» DATA UNDER STUDY:
[Start of section]
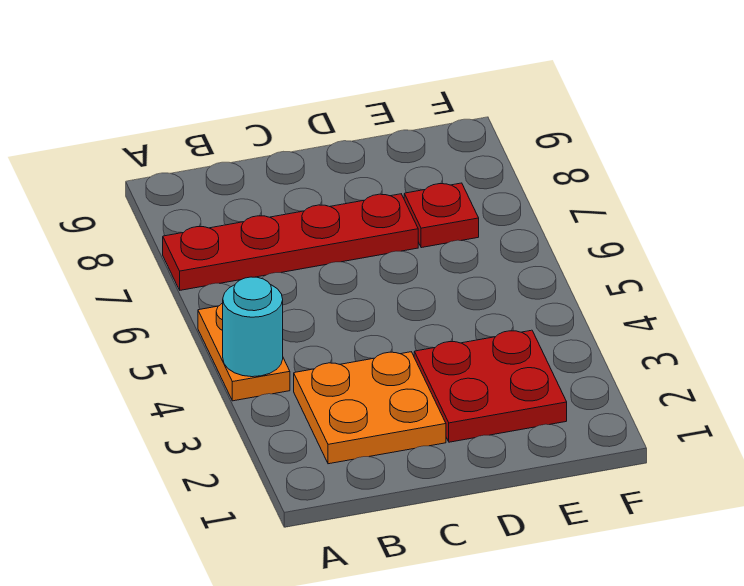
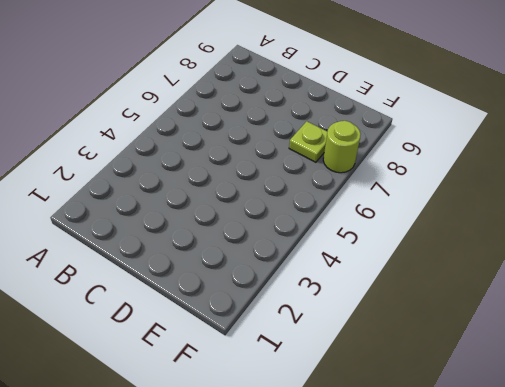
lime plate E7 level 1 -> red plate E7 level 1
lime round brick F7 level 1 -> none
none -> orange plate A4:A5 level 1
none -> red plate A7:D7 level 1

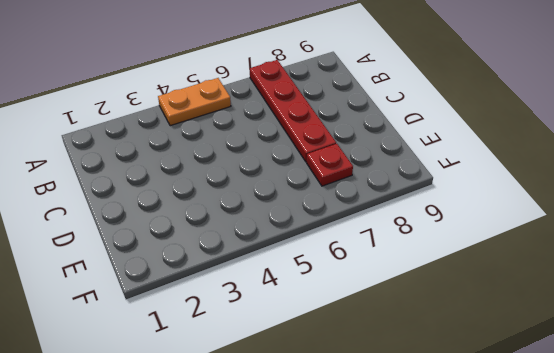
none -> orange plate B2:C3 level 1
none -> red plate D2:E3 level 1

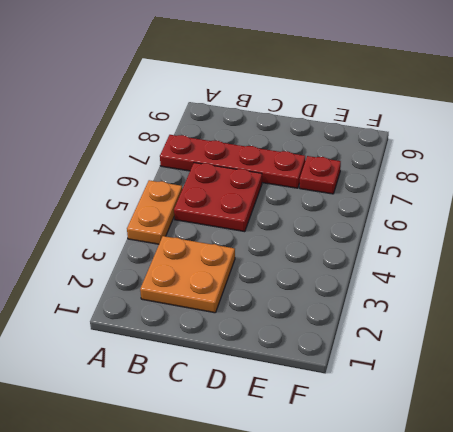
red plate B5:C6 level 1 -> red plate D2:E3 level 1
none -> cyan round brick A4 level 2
[End of section]
» WORK ITEM:
Work out the count of lines in the data above containing the string "brick". Give it alone.

» ANSWER BOX:
2